Directions for this task:
Where the line containing "Someone carried the bright" appears in the records below, begin there and repeat each line exactly through the final one, dropping all pictures.

Dataset entries:
+---+

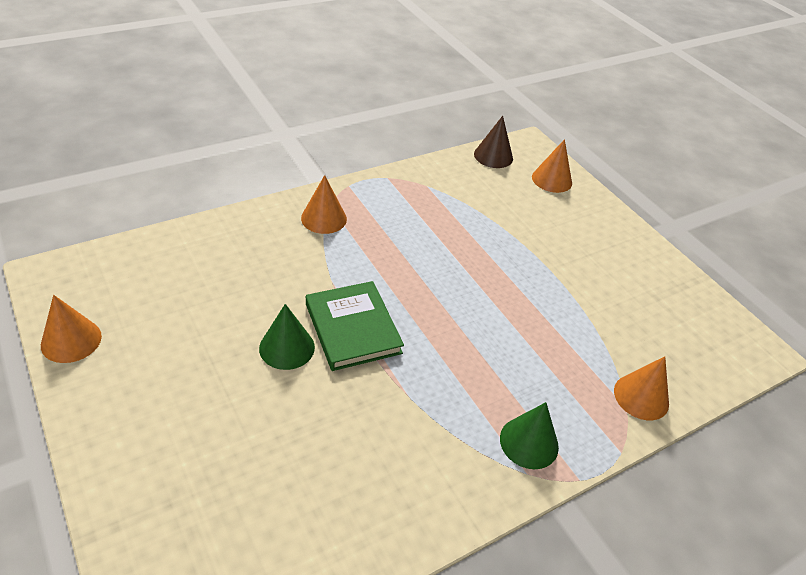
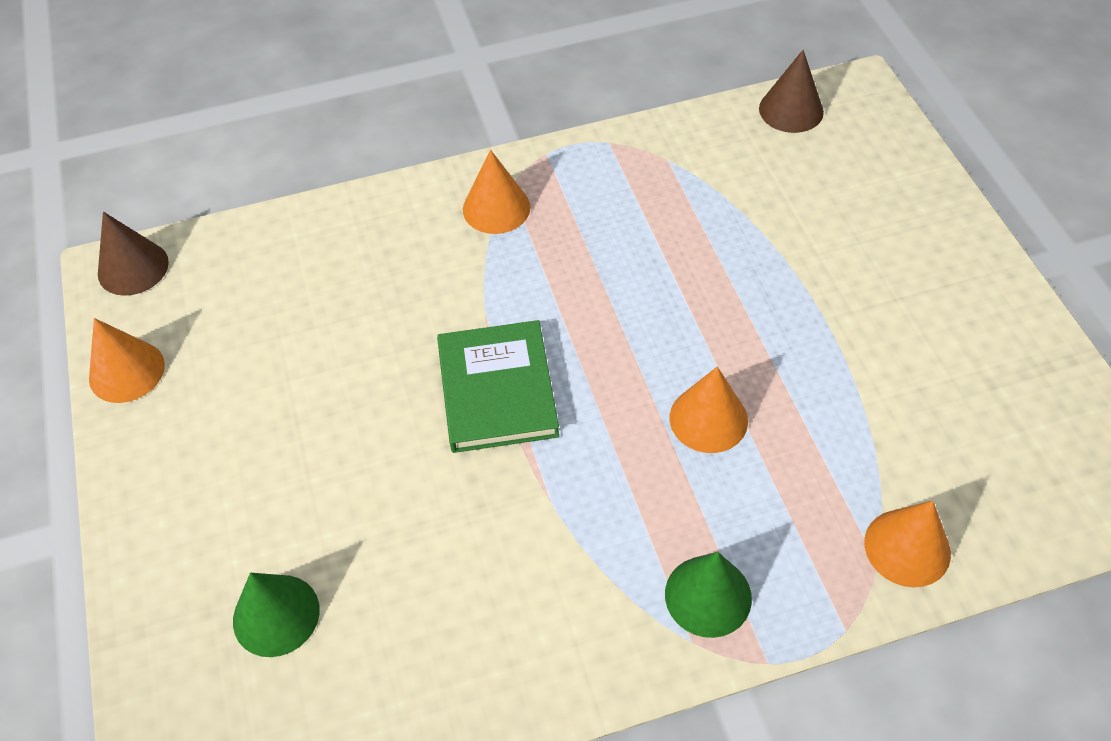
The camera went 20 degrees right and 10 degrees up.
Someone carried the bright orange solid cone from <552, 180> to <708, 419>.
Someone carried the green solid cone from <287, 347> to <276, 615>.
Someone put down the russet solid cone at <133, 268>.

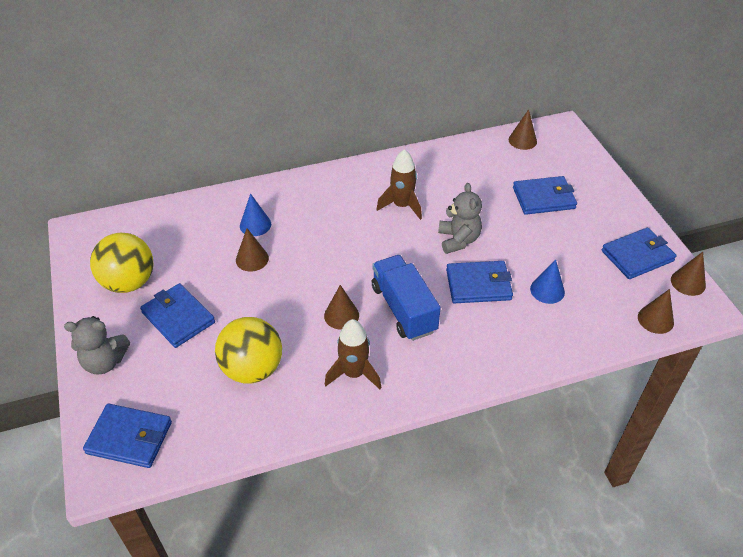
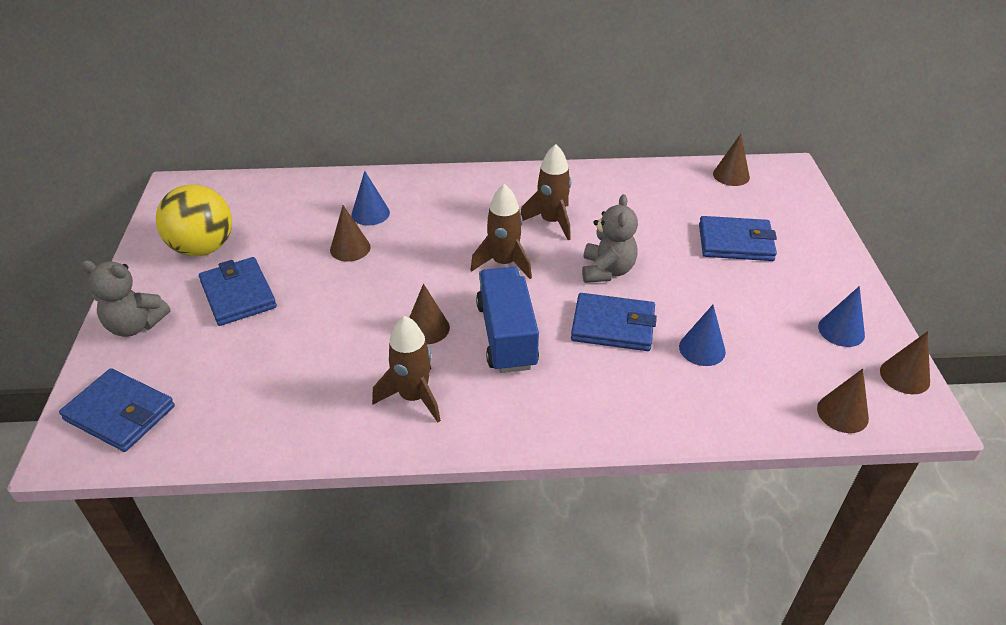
The camera went 15 degrees right and 5 degrees down.
Someone swapped the royal blue billfold at <637, 256> for the royal blue solid cone at <841, 330>.
Someone took away the golden play ball at <252, 369>.
Someone put down the russet spaceship at <504, 263>.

+---+

Expected answer:
Someone carried the bright orange solid cone from <552, 180> to <708, 419>.
Someone carried the green solid cone from <287, 347> to <276, 615>.
Someone put down the russet solid cone at <133, 268>.

The camera went 15 degrees right and 5 degrees down.
Someone swapped the royal blue billfold at <637, 256> for the royal blue solid cone at <841, 330>.
Someone took away the golden play ball at <252, 369>.
Someone put down the russet spaceship at <504, 263>.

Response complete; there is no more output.